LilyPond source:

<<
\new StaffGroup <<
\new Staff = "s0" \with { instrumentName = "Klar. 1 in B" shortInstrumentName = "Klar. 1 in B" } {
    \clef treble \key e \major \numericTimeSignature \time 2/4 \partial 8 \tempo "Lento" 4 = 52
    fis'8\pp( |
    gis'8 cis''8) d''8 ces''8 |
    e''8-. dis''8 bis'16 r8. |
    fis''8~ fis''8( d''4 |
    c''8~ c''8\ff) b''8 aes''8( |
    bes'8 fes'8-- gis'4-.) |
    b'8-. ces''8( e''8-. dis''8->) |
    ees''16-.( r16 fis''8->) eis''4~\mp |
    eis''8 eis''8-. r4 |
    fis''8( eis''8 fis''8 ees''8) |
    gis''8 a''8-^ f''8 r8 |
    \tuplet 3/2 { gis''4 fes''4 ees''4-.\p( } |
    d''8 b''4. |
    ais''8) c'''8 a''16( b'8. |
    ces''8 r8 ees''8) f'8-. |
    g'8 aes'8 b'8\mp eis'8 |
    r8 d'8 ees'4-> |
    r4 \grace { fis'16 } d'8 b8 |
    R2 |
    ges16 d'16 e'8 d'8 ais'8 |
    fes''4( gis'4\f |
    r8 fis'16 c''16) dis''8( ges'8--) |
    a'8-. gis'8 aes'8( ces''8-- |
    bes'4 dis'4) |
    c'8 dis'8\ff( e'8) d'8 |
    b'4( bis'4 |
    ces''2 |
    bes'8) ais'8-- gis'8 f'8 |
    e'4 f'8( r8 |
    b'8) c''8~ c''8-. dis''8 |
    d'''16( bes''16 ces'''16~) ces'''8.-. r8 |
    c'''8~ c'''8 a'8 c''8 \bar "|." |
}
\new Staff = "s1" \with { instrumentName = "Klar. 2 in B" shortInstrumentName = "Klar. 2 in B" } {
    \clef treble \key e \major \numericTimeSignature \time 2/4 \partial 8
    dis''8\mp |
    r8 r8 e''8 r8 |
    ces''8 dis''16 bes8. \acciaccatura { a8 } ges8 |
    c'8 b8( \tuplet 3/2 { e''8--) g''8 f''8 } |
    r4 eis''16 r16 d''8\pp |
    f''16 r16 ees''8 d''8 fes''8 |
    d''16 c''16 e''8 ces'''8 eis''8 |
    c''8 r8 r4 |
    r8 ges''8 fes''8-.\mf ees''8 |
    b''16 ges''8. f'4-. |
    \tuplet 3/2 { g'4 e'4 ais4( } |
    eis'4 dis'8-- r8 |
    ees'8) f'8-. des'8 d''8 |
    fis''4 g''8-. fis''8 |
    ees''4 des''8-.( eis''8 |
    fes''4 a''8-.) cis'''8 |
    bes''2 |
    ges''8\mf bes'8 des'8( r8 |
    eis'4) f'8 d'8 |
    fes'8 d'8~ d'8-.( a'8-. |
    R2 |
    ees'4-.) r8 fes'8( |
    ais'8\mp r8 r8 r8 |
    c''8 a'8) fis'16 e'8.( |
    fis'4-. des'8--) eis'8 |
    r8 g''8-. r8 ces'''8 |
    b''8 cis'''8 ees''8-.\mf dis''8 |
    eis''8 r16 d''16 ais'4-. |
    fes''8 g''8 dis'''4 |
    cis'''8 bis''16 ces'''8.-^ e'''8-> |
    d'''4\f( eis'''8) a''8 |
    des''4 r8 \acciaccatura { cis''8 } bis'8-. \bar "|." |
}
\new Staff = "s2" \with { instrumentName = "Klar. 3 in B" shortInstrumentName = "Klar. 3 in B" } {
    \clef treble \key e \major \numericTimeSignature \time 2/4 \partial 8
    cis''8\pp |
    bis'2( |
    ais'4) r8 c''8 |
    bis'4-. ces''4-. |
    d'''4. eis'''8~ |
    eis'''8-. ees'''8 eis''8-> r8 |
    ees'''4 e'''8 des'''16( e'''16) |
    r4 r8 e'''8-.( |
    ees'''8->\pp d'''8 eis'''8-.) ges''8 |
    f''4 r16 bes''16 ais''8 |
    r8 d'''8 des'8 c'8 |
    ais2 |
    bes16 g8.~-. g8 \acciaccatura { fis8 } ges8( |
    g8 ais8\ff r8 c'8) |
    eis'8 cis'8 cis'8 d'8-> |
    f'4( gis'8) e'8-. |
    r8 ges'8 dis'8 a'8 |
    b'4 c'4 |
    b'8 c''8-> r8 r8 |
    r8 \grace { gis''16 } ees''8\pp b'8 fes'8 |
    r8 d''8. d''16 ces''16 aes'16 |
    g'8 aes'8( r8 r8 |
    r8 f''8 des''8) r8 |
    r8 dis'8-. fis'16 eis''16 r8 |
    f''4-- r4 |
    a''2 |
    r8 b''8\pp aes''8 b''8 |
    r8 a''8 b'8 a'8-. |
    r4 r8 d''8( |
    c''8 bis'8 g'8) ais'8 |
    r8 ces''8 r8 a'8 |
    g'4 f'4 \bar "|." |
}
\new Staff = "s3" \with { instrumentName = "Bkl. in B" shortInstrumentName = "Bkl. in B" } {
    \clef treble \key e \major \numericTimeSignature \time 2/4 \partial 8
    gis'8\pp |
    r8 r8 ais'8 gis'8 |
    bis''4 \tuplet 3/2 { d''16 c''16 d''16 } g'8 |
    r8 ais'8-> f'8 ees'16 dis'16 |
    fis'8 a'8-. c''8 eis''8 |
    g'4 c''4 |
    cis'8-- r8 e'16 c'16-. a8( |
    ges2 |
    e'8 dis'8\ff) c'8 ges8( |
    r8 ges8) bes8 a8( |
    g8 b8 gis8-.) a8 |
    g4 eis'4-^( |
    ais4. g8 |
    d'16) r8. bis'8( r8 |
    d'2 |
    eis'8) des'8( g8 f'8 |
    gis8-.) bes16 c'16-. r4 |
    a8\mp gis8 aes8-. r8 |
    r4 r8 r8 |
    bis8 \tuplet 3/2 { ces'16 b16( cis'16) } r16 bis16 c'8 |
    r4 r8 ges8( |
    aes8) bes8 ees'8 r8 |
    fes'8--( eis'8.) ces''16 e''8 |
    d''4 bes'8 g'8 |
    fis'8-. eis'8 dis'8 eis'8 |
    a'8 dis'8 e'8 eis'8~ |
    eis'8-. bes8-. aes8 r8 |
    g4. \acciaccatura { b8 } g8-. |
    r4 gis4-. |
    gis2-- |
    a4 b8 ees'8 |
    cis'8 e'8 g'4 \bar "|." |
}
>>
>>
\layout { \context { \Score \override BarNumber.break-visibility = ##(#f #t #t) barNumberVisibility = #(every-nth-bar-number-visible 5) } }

--- Work instructions ---
Pull out every line of the data above that contains the string "tuplet". Case counts.

--- Answer to the task ---
    \tuplet 3/2 { gis''4 fes''4 ees''4-.\p( } |
    c'8 b8( \tuplet 3/2 { e''8--) g''8 f''8 } |
    \tuplet 3/2 { g'4 e'4 ais4( } |
    bis''4 \tuplet 3/2 { d''16 c''16 d''16 } g'8 |
    bis8 \tuplet 3/2 { ces'16 b16( cis'16) } r16 bis16 c'8 |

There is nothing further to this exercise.